> [What the task requires]: Gather all lines in the entries that include the word "teapot".
__________________________________________________
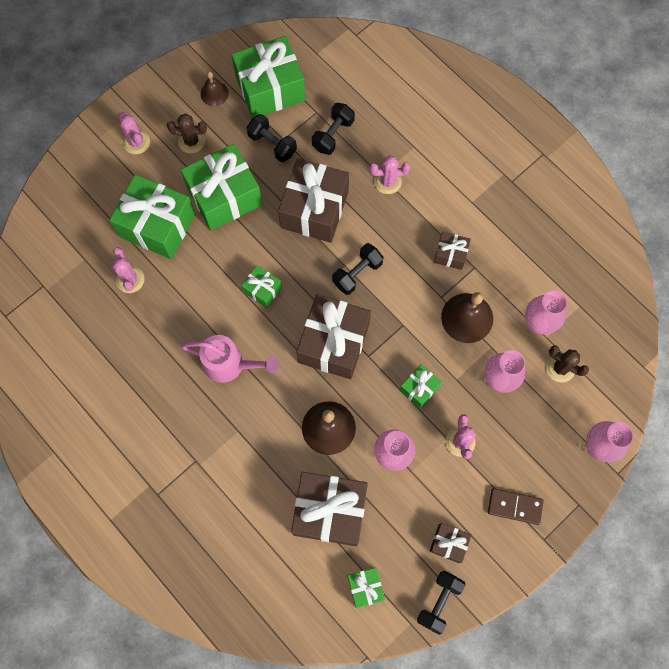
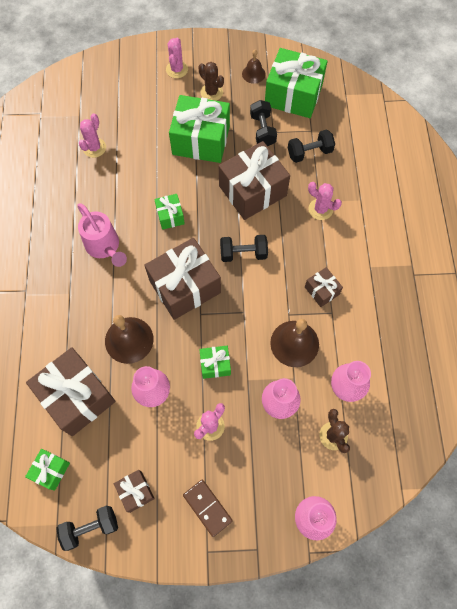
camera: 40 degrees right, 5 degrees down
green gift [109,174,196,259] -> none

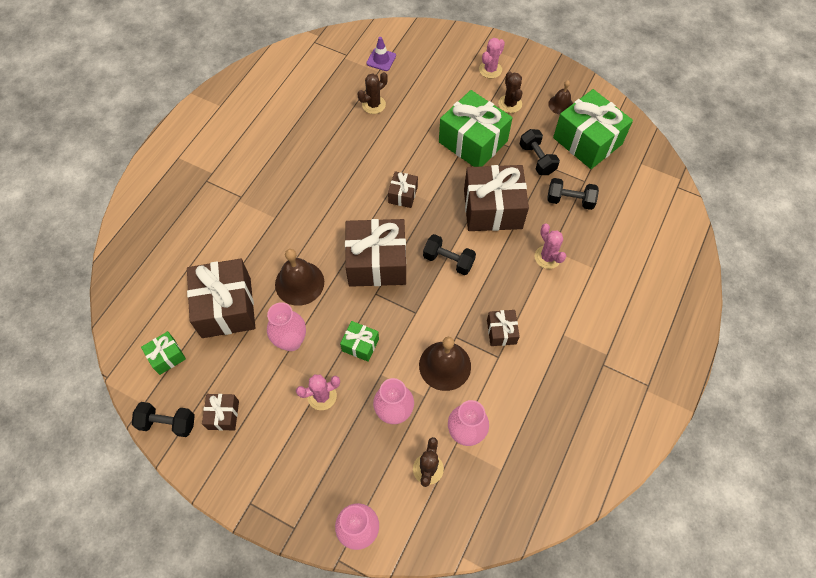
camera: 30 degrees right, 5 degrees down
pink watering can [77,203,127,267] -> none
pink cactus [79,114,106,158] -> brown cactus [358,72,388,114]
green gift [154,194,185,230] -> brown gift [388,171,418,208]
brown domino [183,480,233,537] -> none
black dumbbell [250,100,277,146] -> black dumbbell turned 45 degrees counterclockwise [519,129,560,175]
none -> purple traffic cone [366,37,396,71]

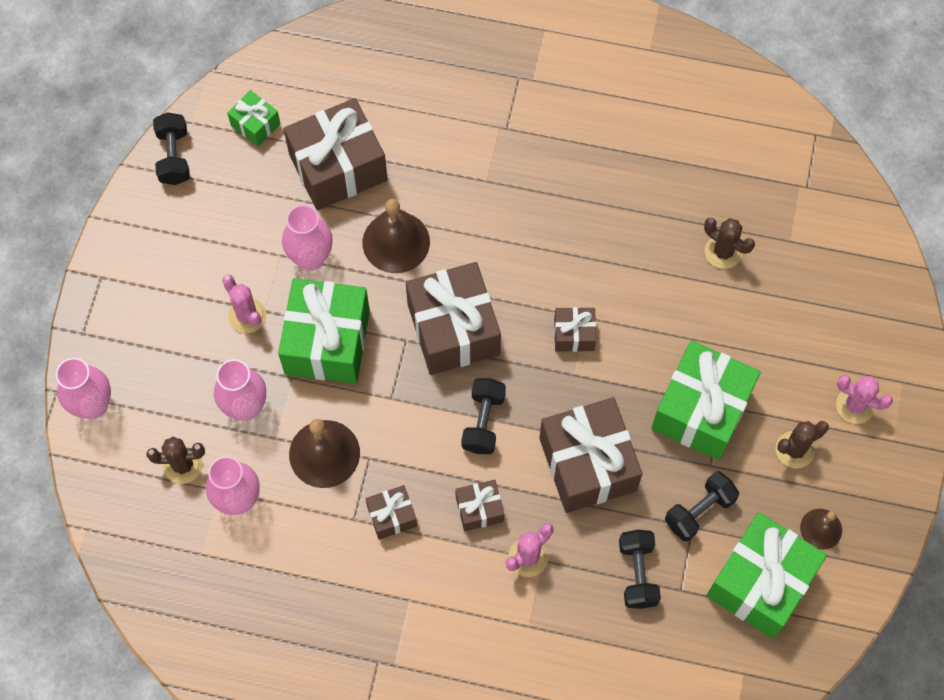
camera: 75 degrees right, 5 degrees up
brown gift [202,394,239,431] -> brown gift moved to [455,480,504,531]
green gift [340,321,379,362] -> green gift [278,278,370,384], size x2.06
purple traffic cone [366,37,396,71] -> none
__________________________________________________
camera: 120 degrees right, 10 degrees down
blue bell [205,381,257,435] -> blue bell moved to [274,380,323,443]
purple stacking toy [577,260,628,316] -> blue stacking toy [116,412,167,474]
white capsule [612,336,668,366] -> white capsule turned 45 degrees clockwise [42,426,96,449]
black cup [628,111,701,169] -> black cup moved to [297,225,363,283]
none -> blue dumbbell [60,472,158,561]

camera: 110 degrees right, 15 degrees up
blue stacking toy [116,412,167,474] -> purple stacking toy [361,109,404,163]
__________________________________________________
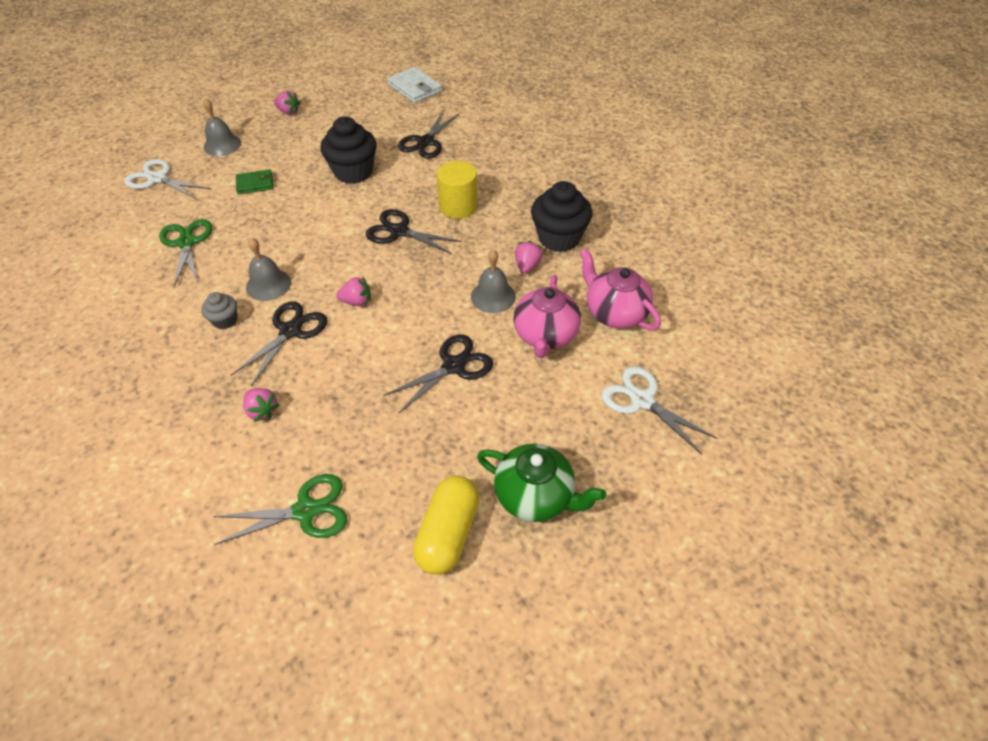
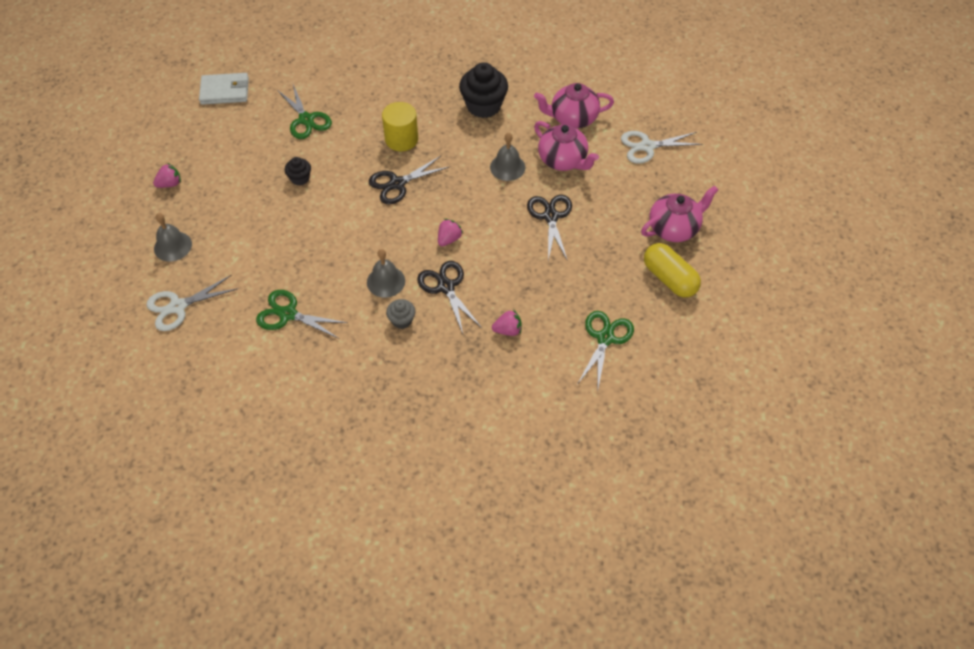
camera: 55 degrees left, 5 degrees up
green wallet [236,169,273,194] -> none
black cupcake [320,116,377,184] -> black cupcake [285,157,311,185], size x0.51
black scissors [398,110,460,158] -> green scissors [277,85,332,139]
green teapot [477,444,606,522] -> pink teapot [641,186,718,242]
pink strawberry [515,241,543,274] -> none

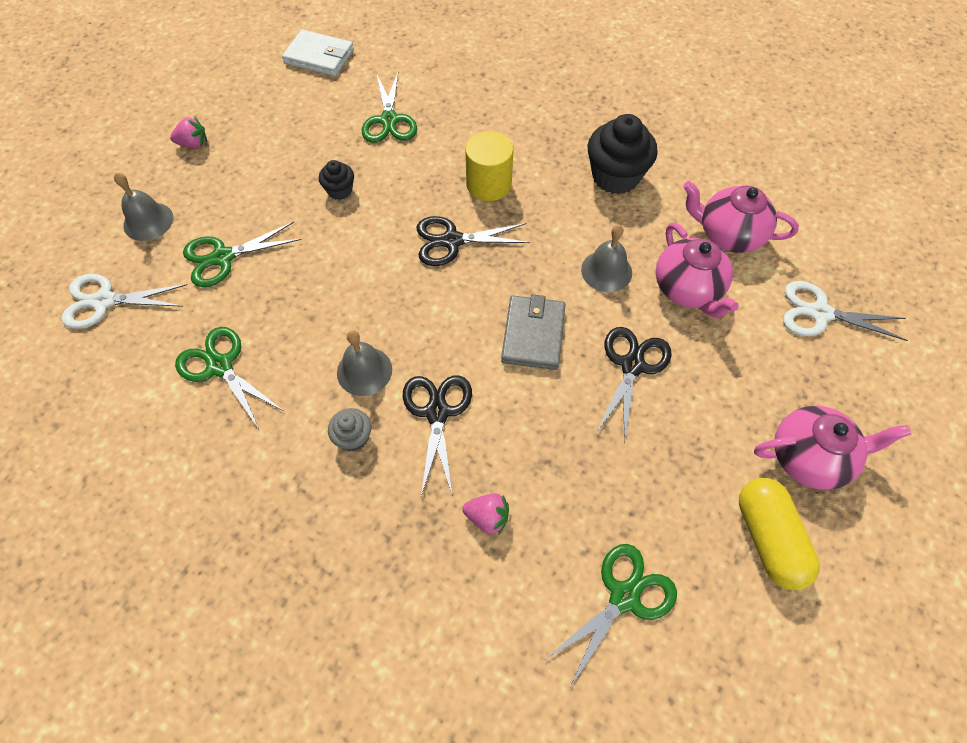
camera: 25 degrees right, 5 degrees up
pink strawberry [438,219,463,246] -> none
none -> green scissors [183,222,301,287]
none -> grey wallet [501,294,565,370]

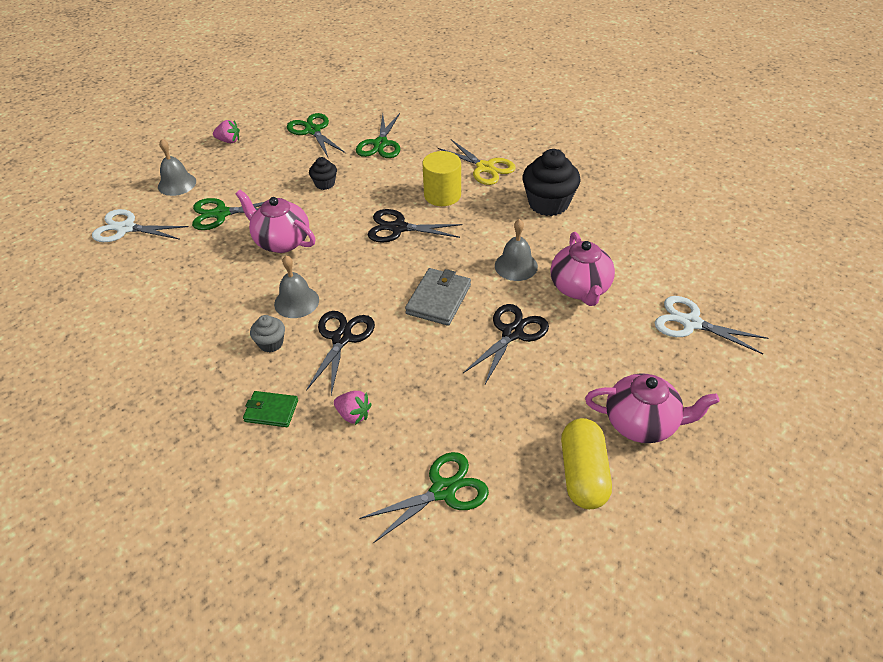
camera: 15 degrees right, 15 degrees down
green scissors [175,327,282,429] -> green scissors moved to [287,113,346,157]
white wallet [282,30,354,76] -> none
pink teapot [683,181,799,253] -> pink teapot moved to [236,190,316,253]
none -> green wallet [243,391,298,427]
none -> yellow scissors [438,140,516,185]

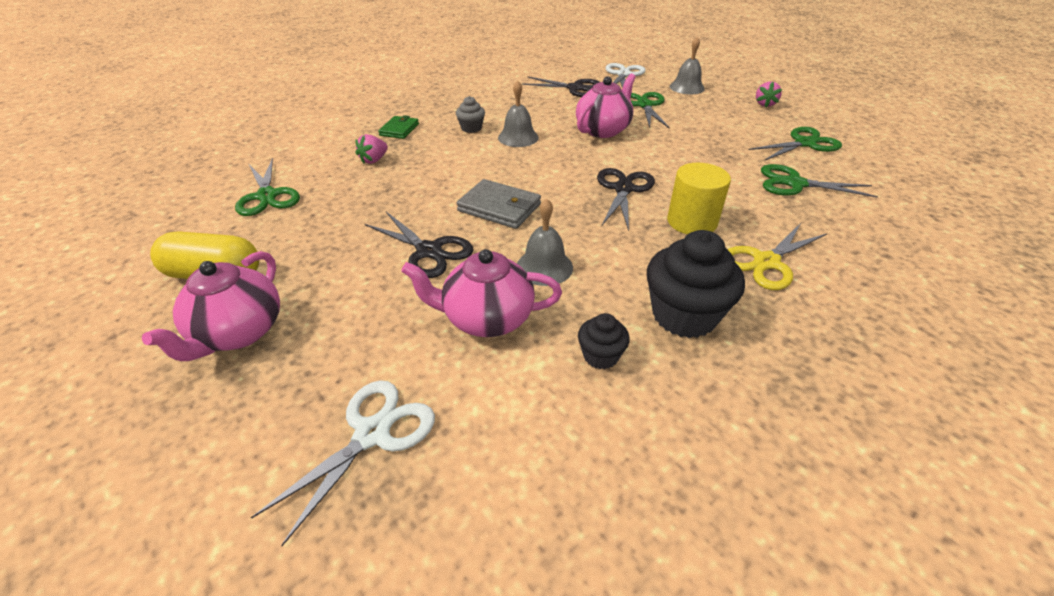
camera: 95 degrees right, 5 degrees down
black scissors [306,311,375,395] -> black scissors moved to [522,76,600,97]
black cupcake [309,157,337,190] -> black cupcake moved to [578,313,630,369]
__________________________________________________
> [Written answer]:
green teapot [477,444,606,522] -> pink teapot [641,186,718,242]
pink teapot [683,181,799,253] -> pink teapot moved to [236,190,316,253]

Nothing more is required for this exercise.